▸ What is needed: The following data is to be repeated exactly, its pictures excluded.
Input for this task START
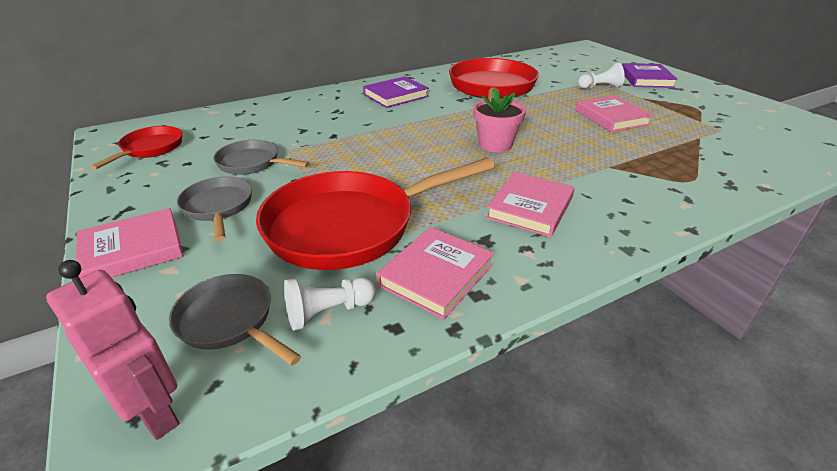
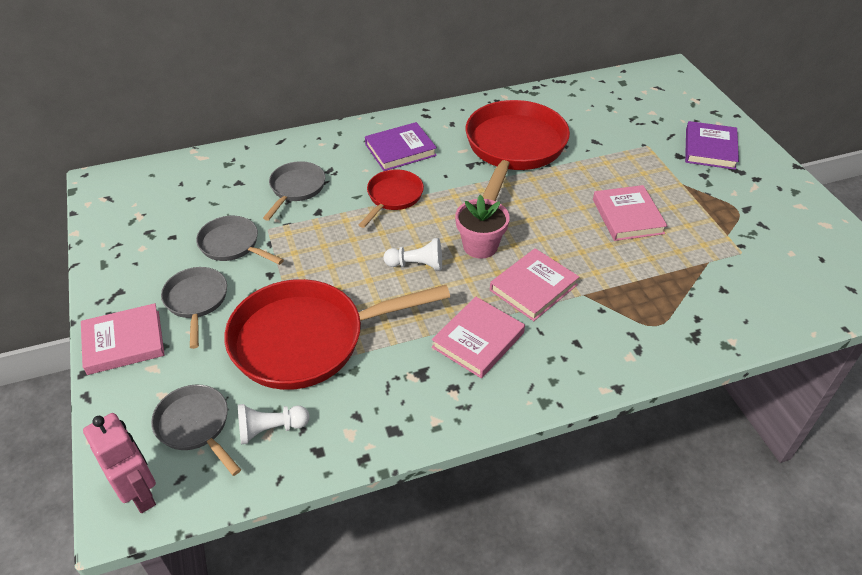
camera: 10 degrees right, 10 degrees up
(150, 149) = (138, 211): red pan -> red pan (393, 197)
(308, 123) = (296, 189): none -> grey pan
(436, 275) = (366, 405): pink book -> pink book (533, 287)
(600, 87) = (643, 159): white pawn -> white pawn (416, 265)

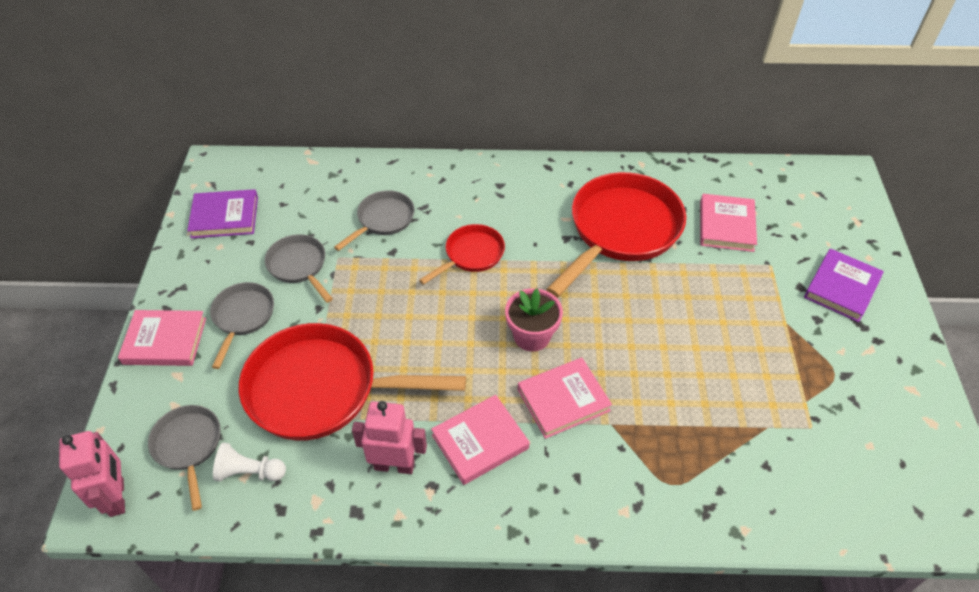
camera: 20 degrees right, 5 degrees up
(400, 150) = (503, 202): purple book -> purple book (225, 217)
(409, 381) = (394, 465): none -> pink robot
(416, 265) = (459, 339): white pawn -> none
(627, 216) = (704, 346): pink book -> pink book (726, 226)

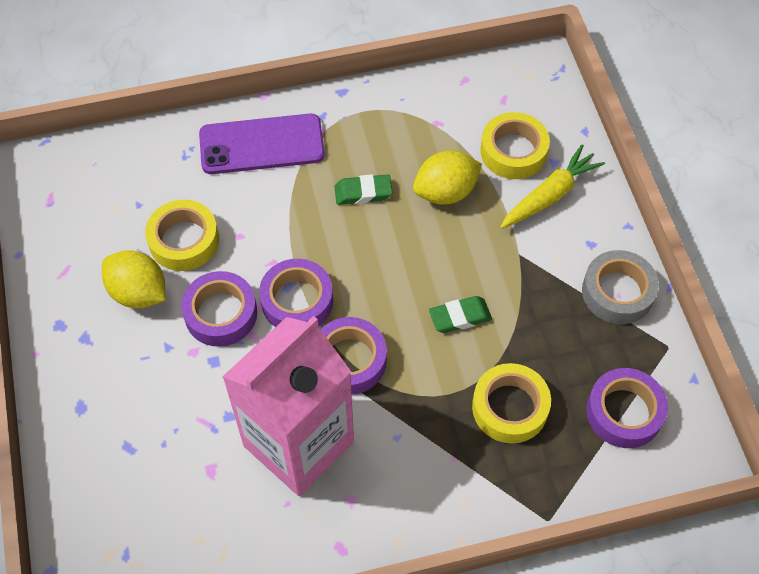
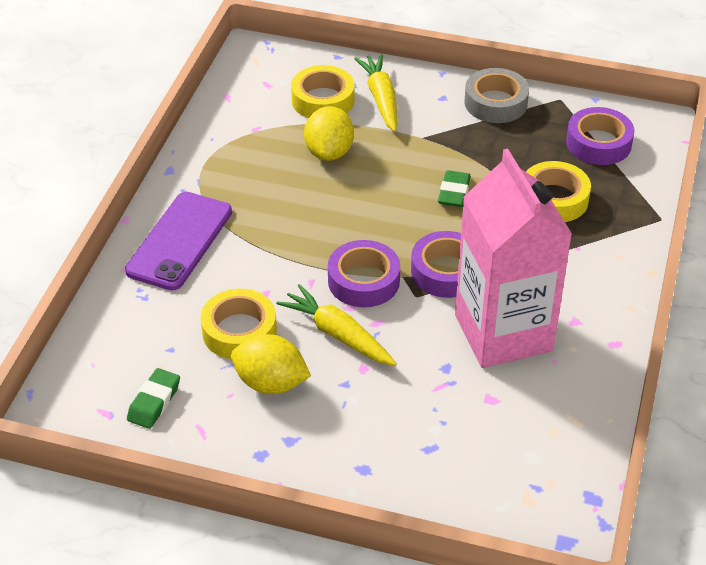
camera: 60 degrees left, 15 degrees down
(138, 293) = (271, 383): yellow lemon -> yellow lemon turned 45 degrees clockwise
(221, 313) = (338, 335): purple tape -> yellow carrot
(363, 192) = (287, 199): green eraser -> green eraser (154, 402)

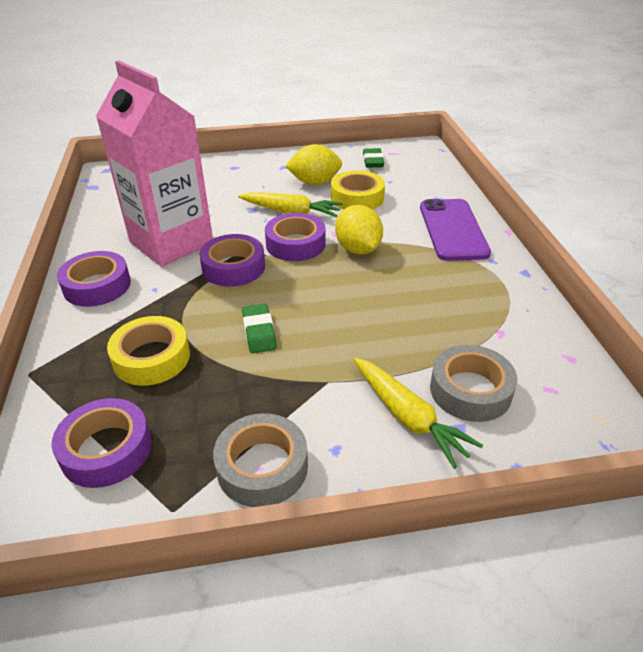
camera: 155 degrees right, 5 degrees down
(323, 100) = (470, 390): yellow tape -> grey tape
(329, 152) = (408, 332): yellow lemon -> yellow lemon (358, 249)
(596, 295) = (97, 286): none -> purple tape

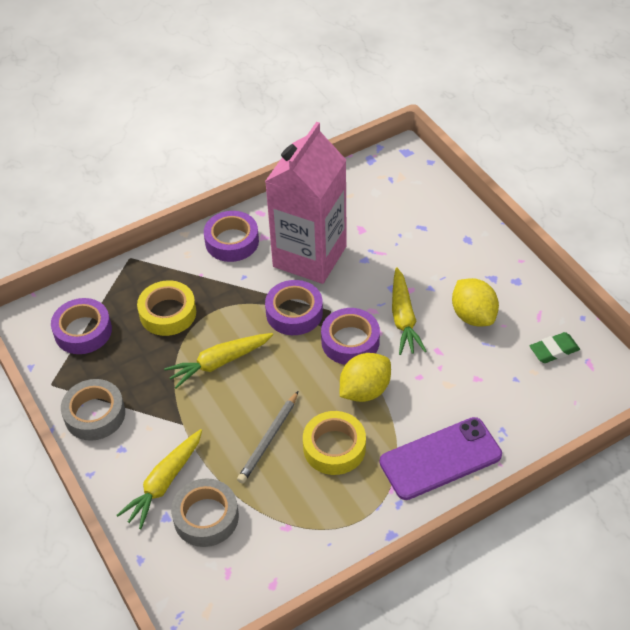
camera: 70 degrees right, 10 degrees up
(259, 332) = (219, 363): green eraser -> yellow carrot
(357, 198) = (461, 361): yellow tape -> yellow tape (334, 447)
(384, 319) = (269, 439): none -> grey pencil

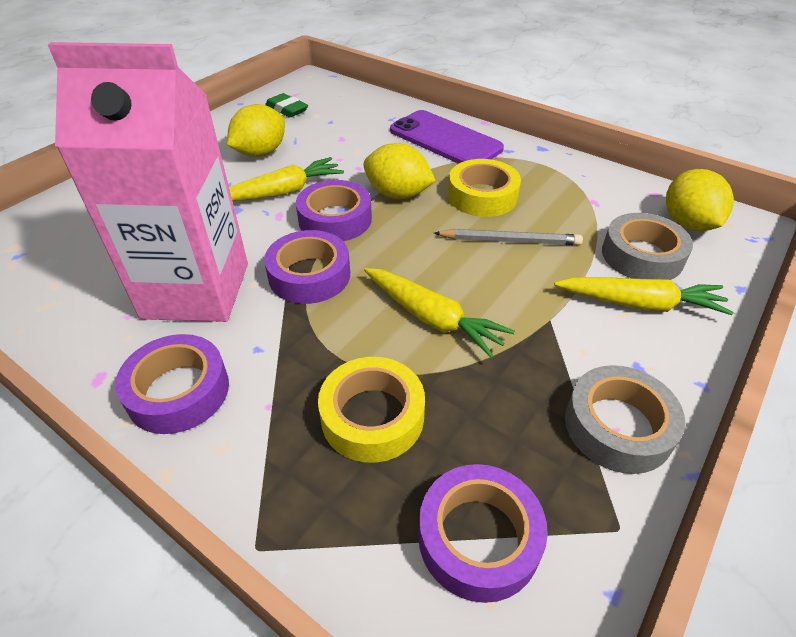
camera: 115 degrees left, 5 degrees down
(222, 579) = (688, 224): none -> yellow lemon

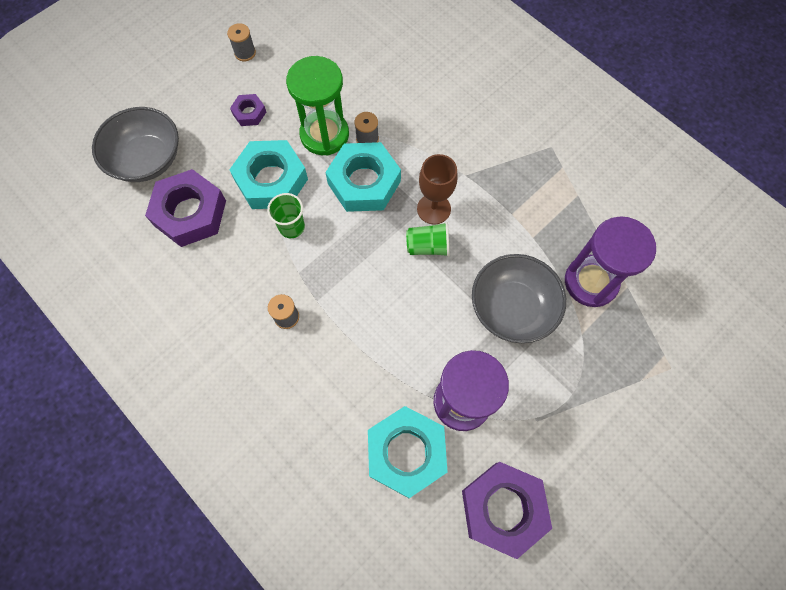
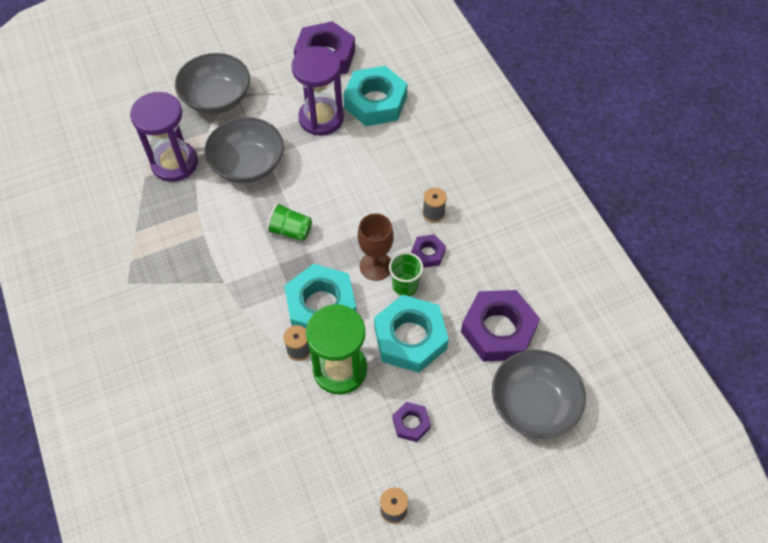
camera: 160 degrees left, 10 degrees down
(279, 268) = (428, 253): none -> purple nut
(433, 209) = (269, 260): brown goblet -> brown goblet (376, 266)
(600, 386) = (217, 98): none -> grey bowl

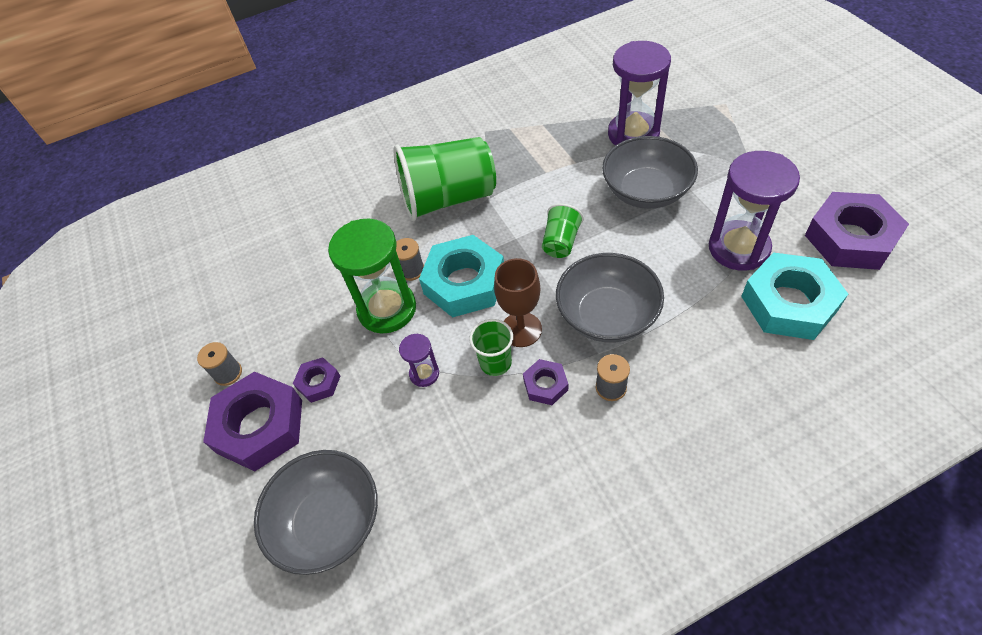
camera: 95 degrees right, 5 degrees down
(215, 318) = (448, 198): none -> green cup
(217, 98) = (736, 149): grey bowl -> grey bowl (607, 315)
(410, 338) = (424, 373): turquoise nut -> purple hourglass
(498, 330) = (435, 476): purple nut -> purple nut (260, 426)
Input for this task END
▸ Answer below:
camera: 10 degrees right, 10 degrees up
(150, 149) = (138, 211): red pan -> red pan (393, 197)
(308, 123) = (296, 189): none -> grey pan
(436, 275) = (366, 405): pink book -> pink book (533, 287)
(600, 87) = (643, 159): white pawn -> white pawn (416, 265)

camera: 20 degrees right, 5 degrees up
(400, 150) = (503, 202): purple book -> purple book (225, 217)
(409, 381) = (394, 465): none -> pink robot
(416, 265) = (459, 339): white pawn -> none
(627, 216) = (704, 346): pink book -> pink book (726, 226)

camera: 60 degrees left, 15 degrees down
(138, 293) = (271, 383): yellow lemon -> yellow lemon turned 45 degrees clockwise
(221, 313) = (338, 335): purple tape -> yellow carrot
(363, 192) = (287, 199): green eraser -> green eraser (154, 402)

camera: 155 degrees right, 5 degrees down
(323, 100) = (470, 390): yellow tape -> grey tape
(329, 152) = (408, 332): yellow lemon -> yellow lemon (358, 249)
(596, 295) = (97, 286): none -> purple tape

camera: 70 degrees right, 10 degrees up
(259, 332) = (219, 363): green eraser -> yellow carrot
(357, 198) = (461, 361): yellow tape -> yellow tape (334, 447)
(384, 319) = (269, 439): none -> grey pencil

camera: 115 degrees left, 5 degrees down
(222, 579) = (688, 224): none -> yellow lemon

camera: 160 degrees left, 10 degrees down
(279, 268) = (428, 253): none -> purple nut
(433, 209) = (269, 260): brown goblet -> brown goblet (376, 266)
(600, 386) = (217, 98): none -> grey bowl

camera: 95 degrees right, 5 degrees down
(215, 318) = (448, 198): none -> green cup
(217, 98) = (736, 149): grey bowl -> grey bowl (607, 315)
(410, 338) = (424, 373): turquoise nut -> purple hourglass
(498, 330) = (435, 476): purple nut -> purple nut (260, 426)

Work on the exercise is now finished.